● Task item
Repeat every line of the data exactly; no picture belongs in the copy.

● Data segment
- - - - -

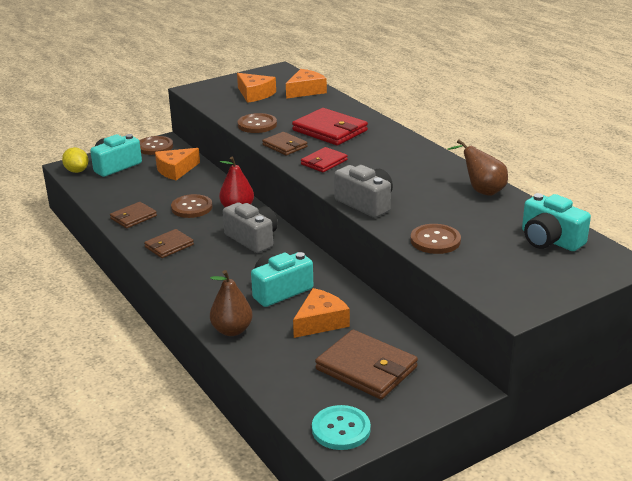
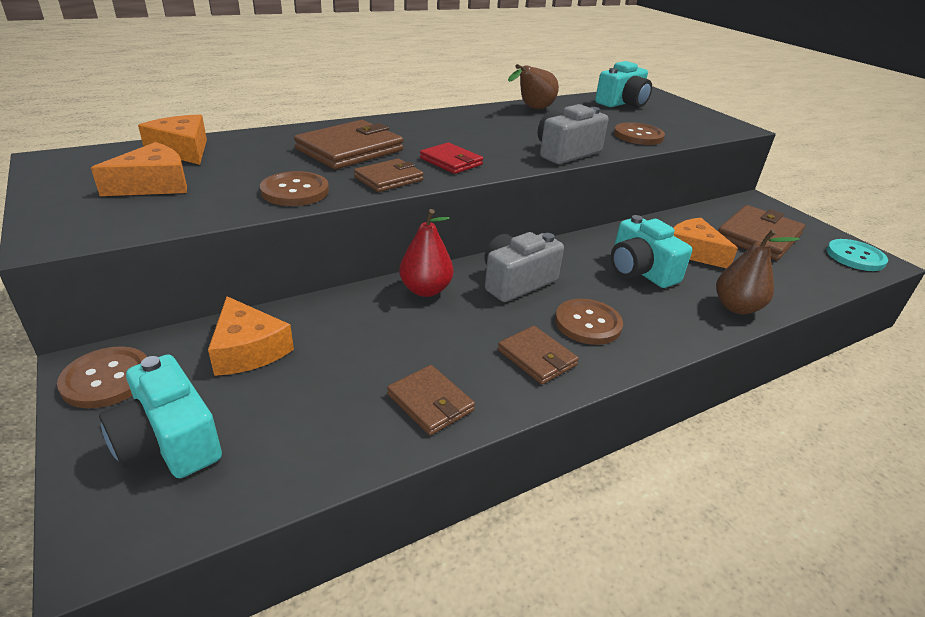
camera: 90 degrees left, 5 degrees up
(77, 171) = (148, 519): yellow lemon -> none
(192, 207) = (409, 333): brown button -> brown button (588, 323)
(330, 130) = (350, 150): red wallet -> brown wallet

- - - - -

● Result
camera: 90 degrees left, 5 degrees up
(77, 171) = (148, 519): yellow lemon -> none
(192, 207) = (409, 333): brown button -> brown button (588, 323)
(330, 130) = (350, 150): red wallet -> brown wallet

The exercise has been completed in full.